• WHAT YOU NEED TO DO: Everything in the records must be restated exactly, apart from the pictures.

· · ·

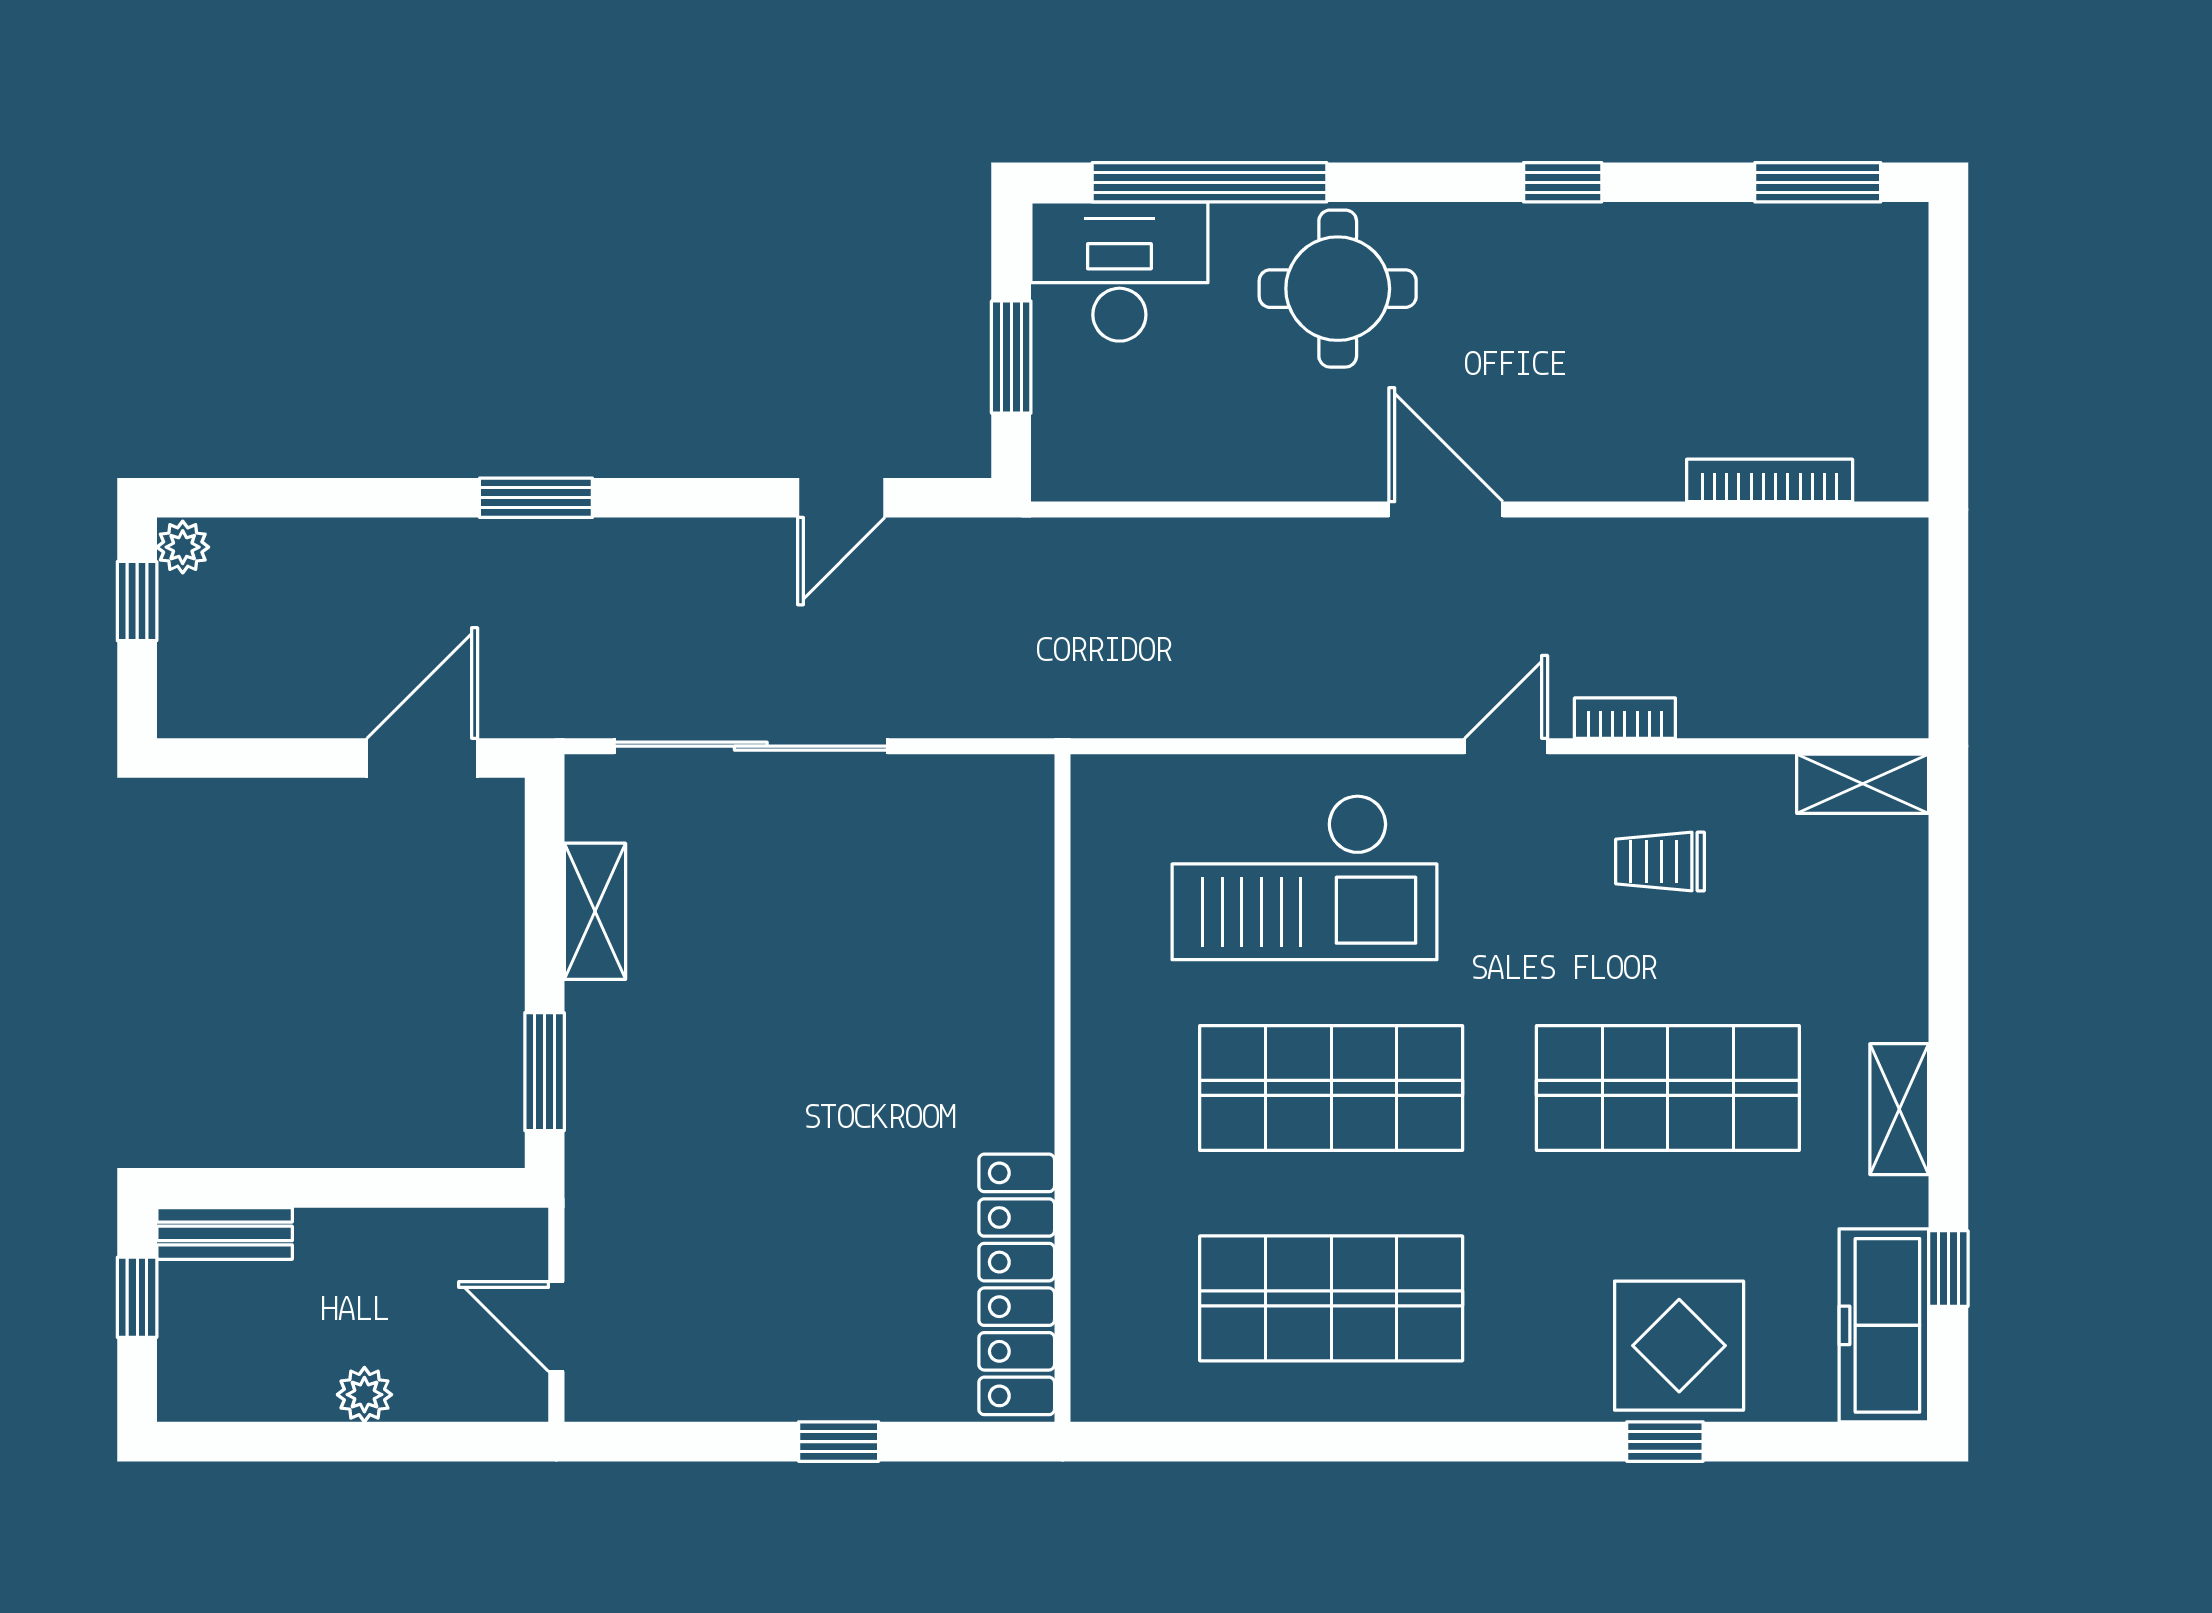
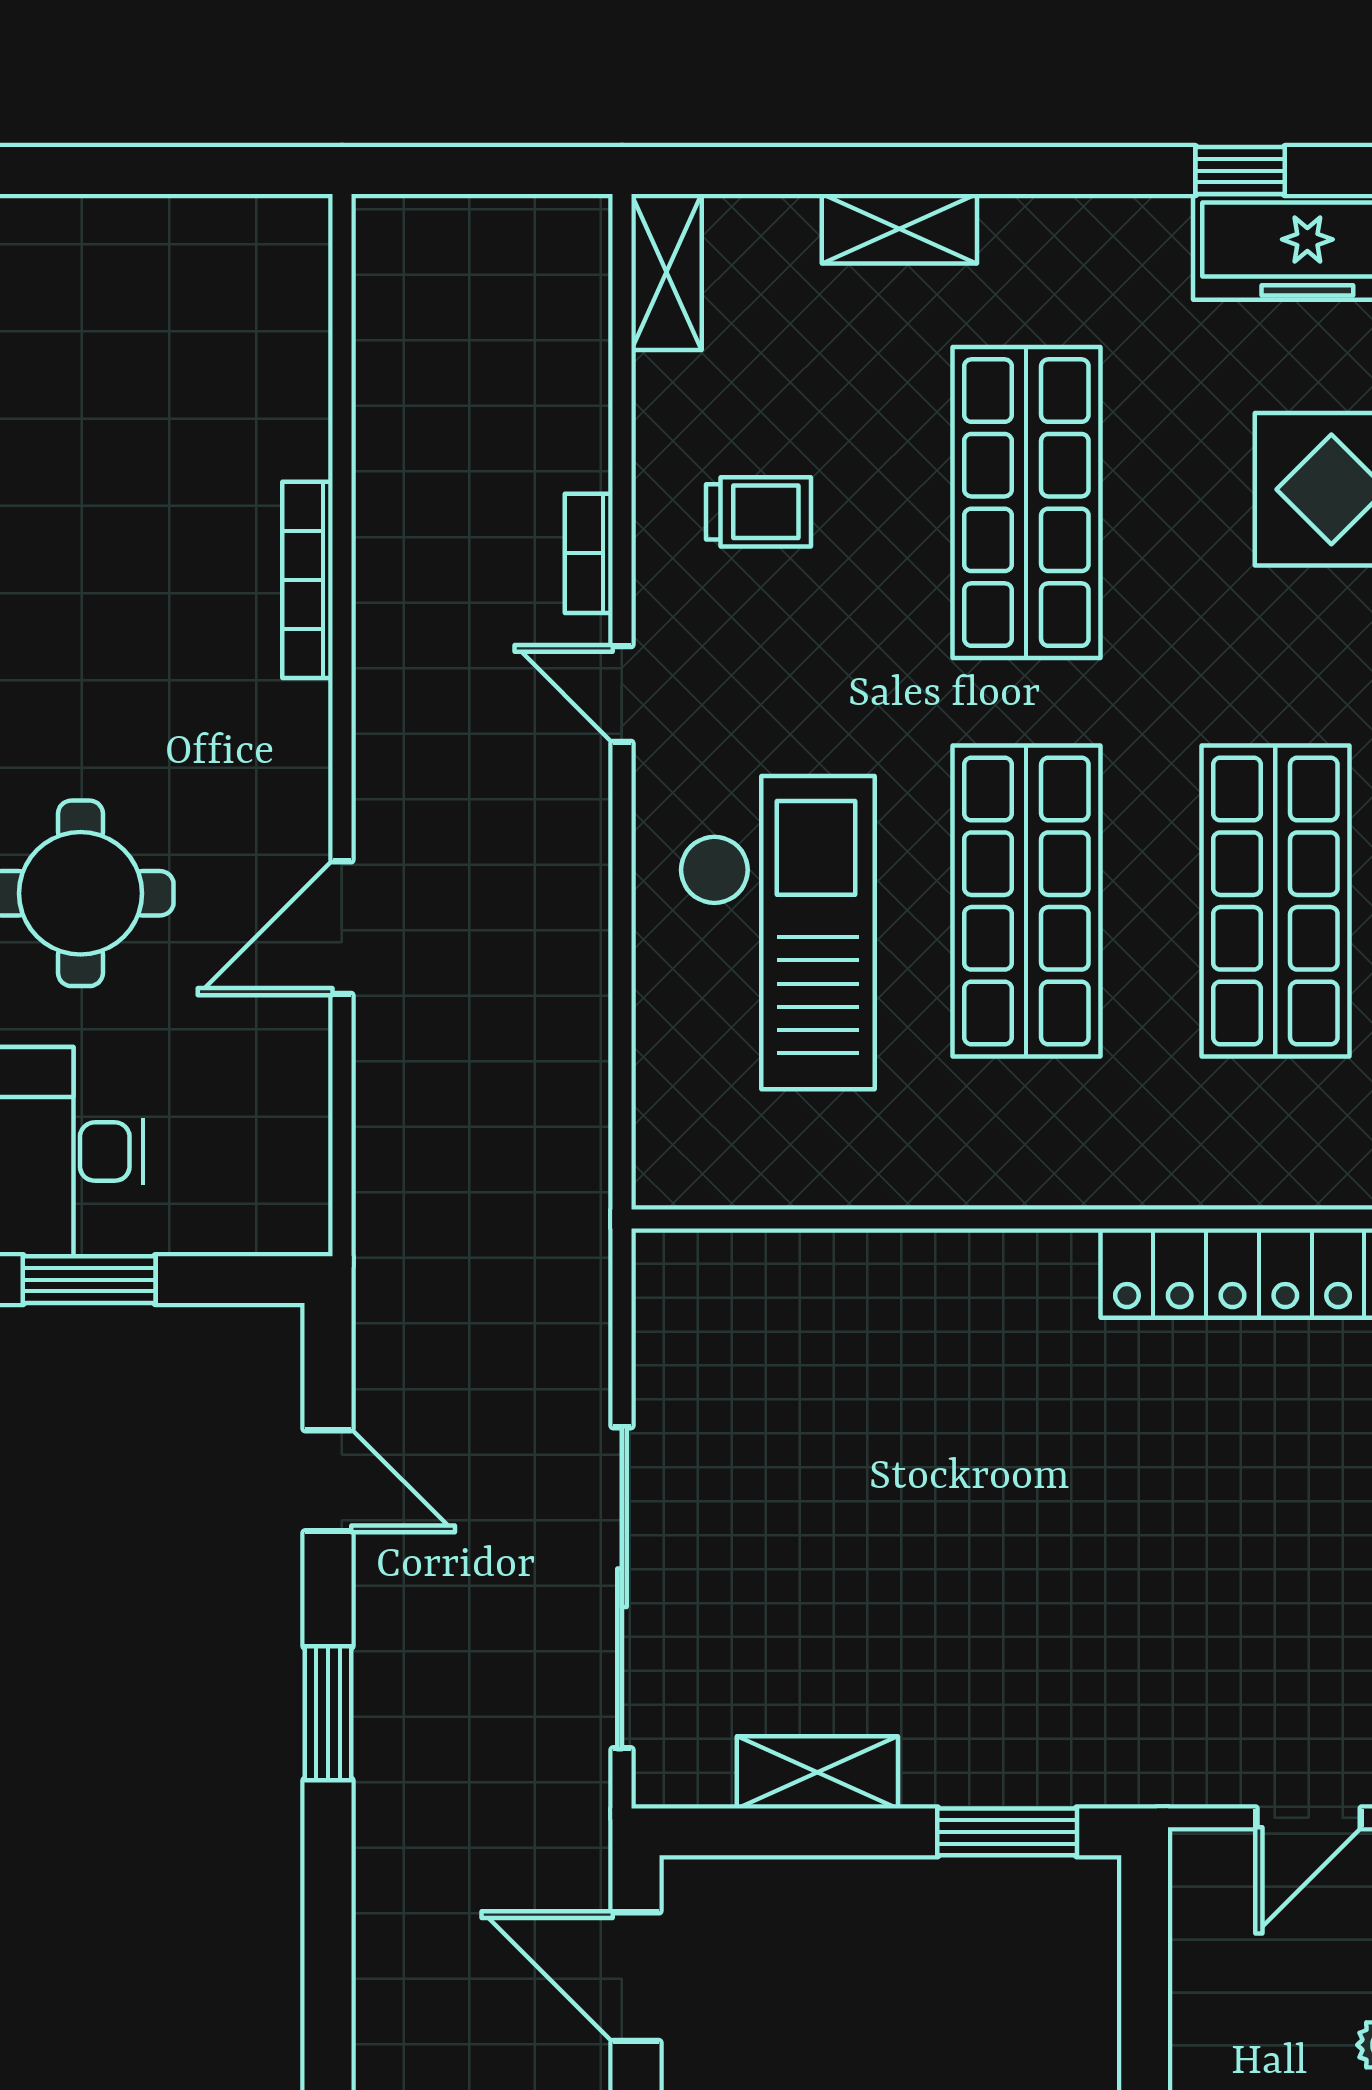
window: (1011, 357) -> (89, 1280), moved
bookcase: (1770, 480) -> (308, 580), moved
window: (536, 498) -> (328, 1713), moved
door: (1446, 510) -> (342, 928), moved
trolley: (1660, 861) -> (758, 512), turned -90
shelving: (1899, 1109) -> (899, 229), moved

· · ·

• ANSWER:
window: (1011, 357) -> (89, 1280), moved
bookcase: (1770, 480) -> (308, 580), moved
window: (536, 498) -> (328, 1713), moved
door: (1446, 510) -> (342, 928), moved
trolley: (1660, 861) -> (758, 512), turned -90
shelving: (1899, 1109) -> (899, 229), moved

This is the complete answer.